**TASK ITEM:** When you reach the line containing "DRIVER1 pin ENA: B14 -> B4" in the records below, set it down exactly, together with every later line through the end, but not the pictures.

Itemized modification records
• • • • • • •
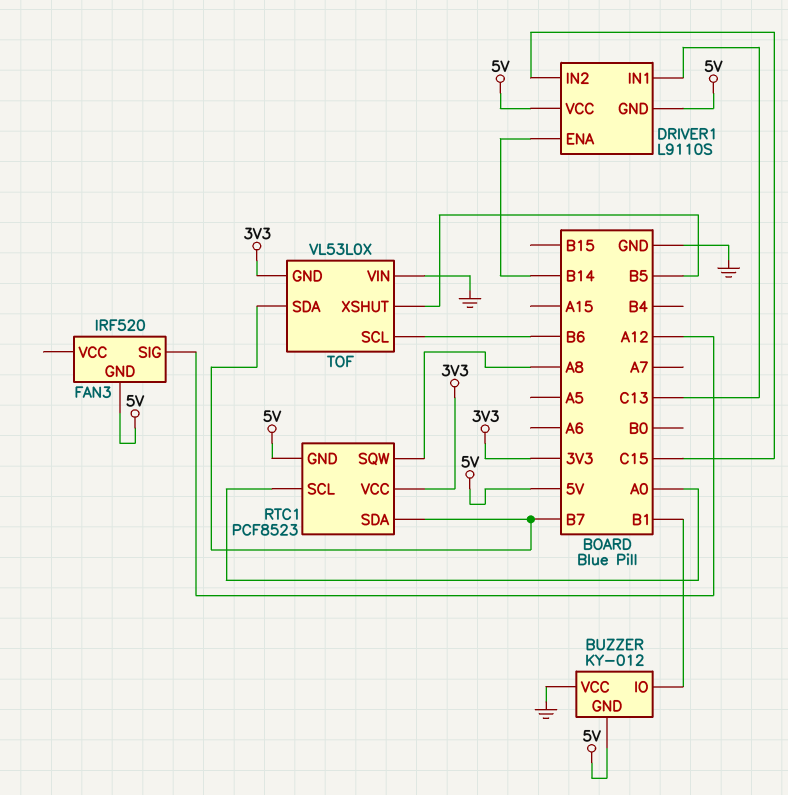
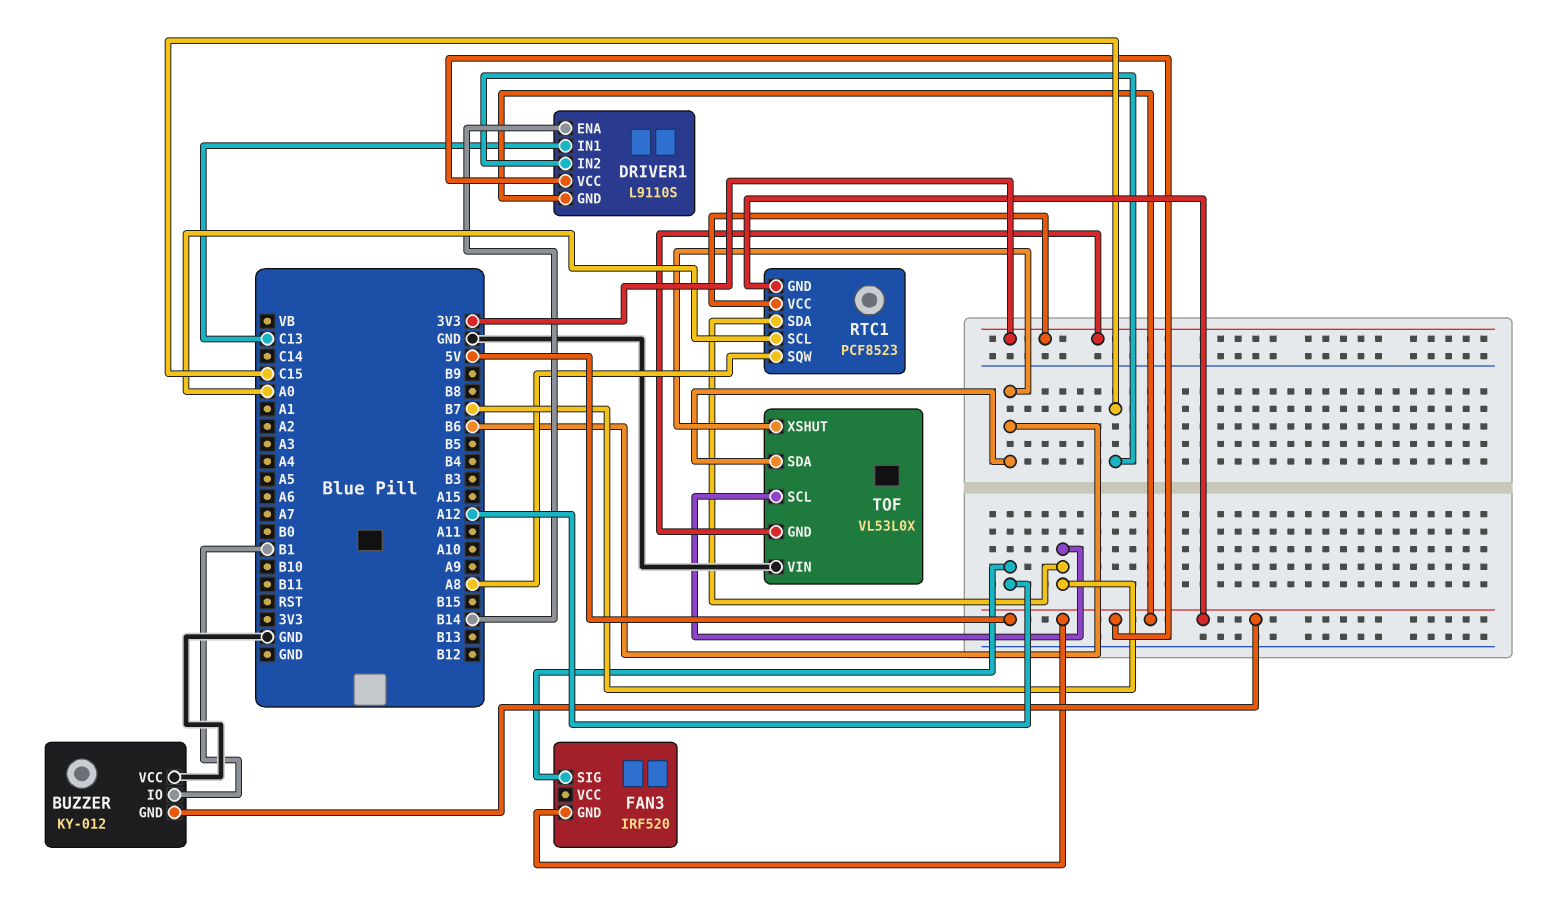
TOF pin SCL: B6 -> B7
TOF pin SDA: B7 -> B6
TOF pin XSHUT: B5 -> B6

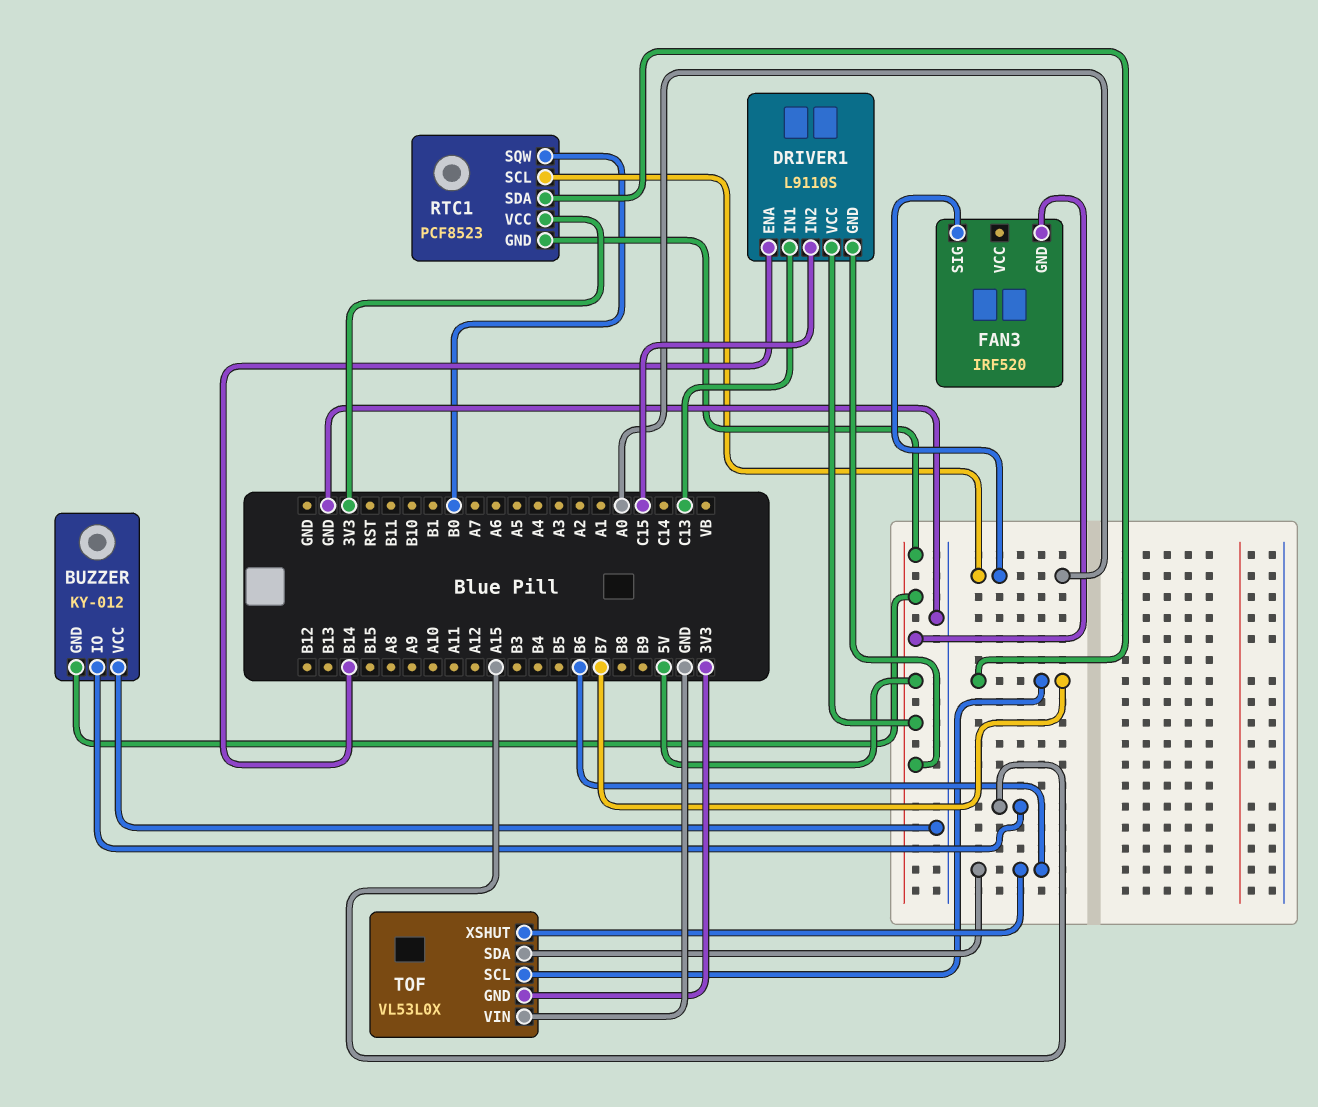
BUZZER pin IO: B1 -> A15
FAN3 pin SIG: A12 -> A0
RTC1 pin SQW: A8 -> B0

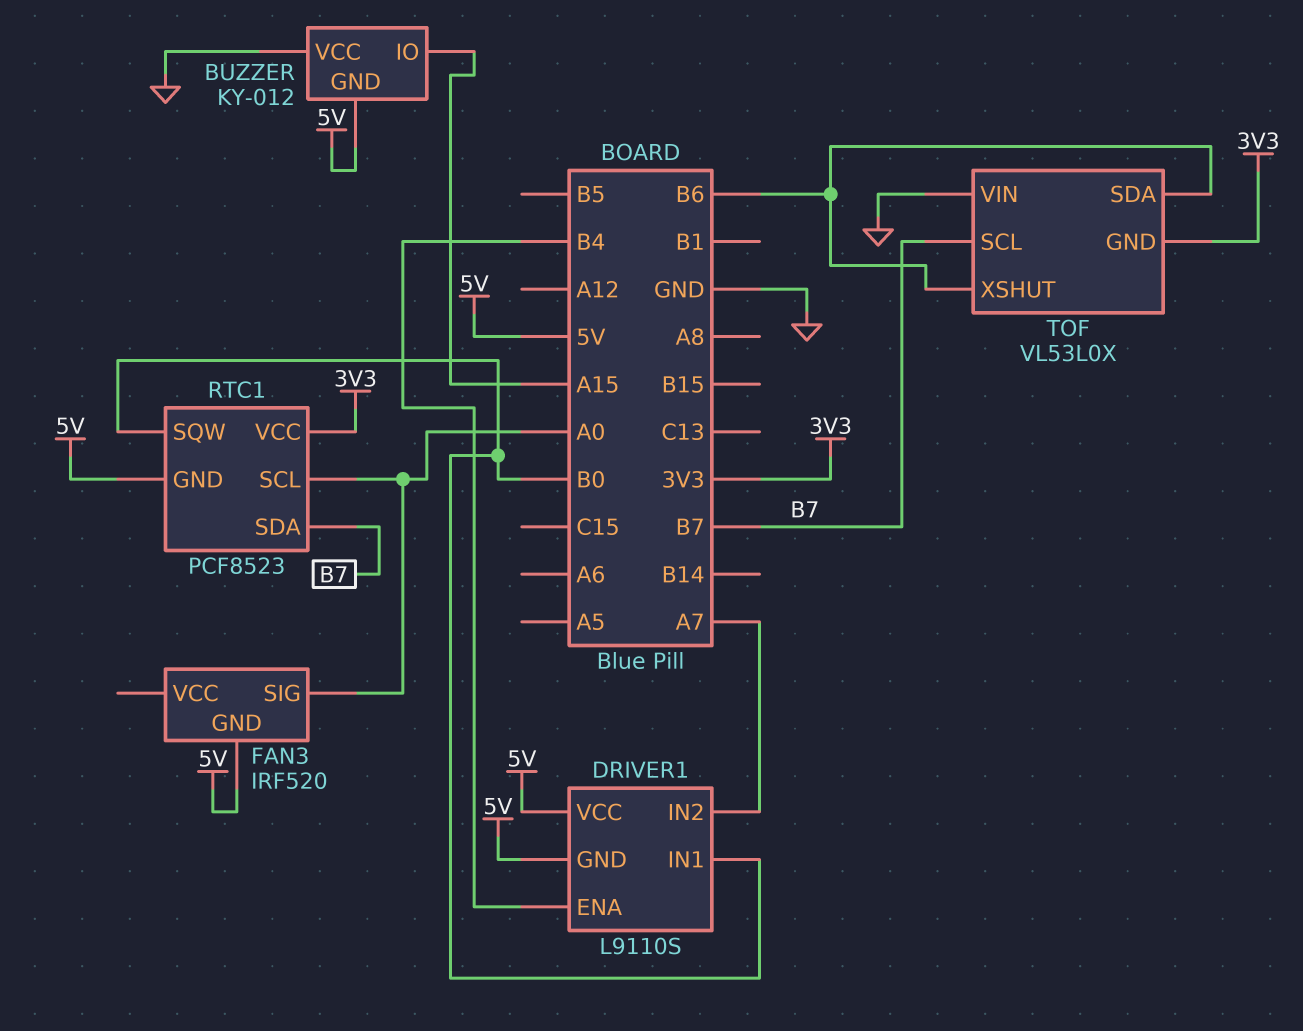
DRIVER1 pin ENA: B14 -> B4
DRIVER1 pin IN1: C13 -> B0
DRIVER1 pin IN2: C15 -> A7

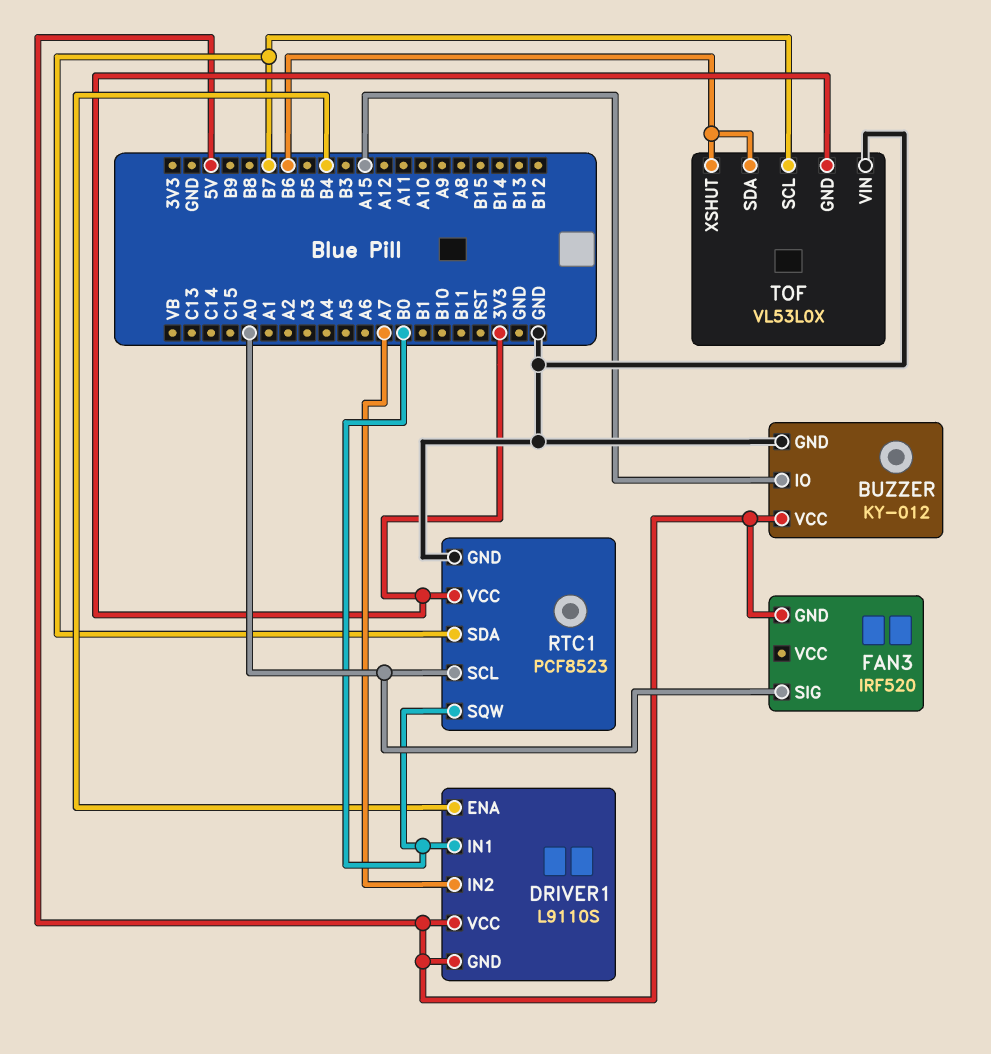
BUZZER pin GND: 5V -> GND
BUZZER pin VCC: GND -> 5V
RTC1 pin GND: 5V -> GND

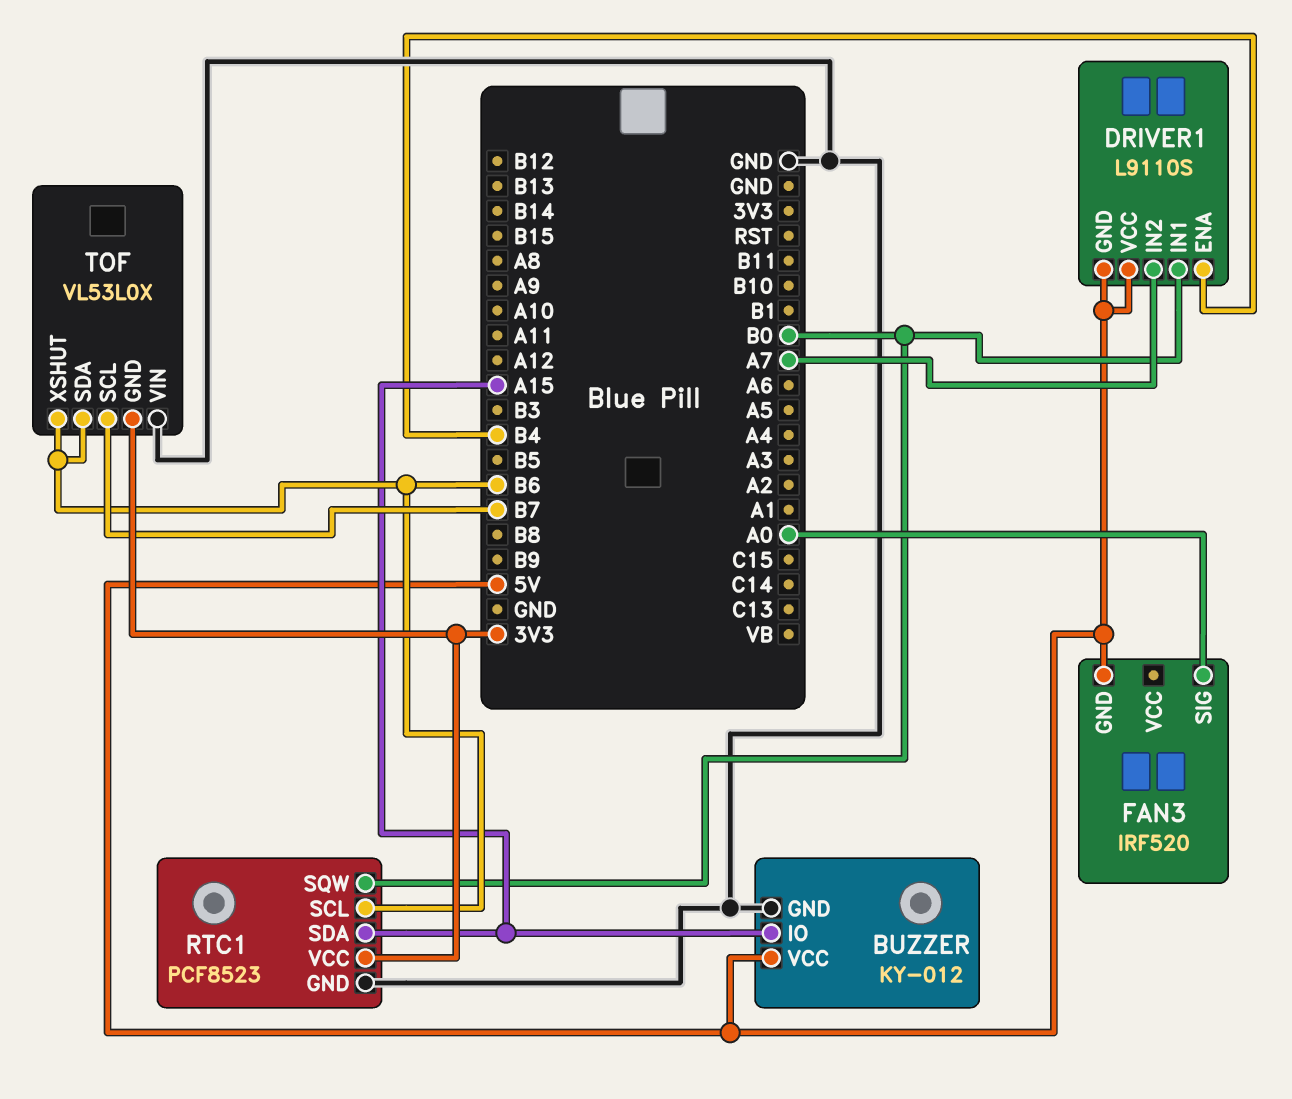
RTC1 pin SCL: A0 -> B6
RTC1 pin SDA: B7 -> A15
• • • • • • •
**WRITTEN REPLY:**
DRIVER1 pin ENA: B14 -> B4
DRIVER1 pin IN1: C13 -> B0
DRIVER1 pin IN2: C15 -> A7

BUZZER pin GND: 5V -> GND
BUZZER pin VCC: GND -> 5V
RTC1 pin GND: 5V -> GND

RTC1 pin SCL: A0 -> B6
RTC1 pin SDA: B7 -> A15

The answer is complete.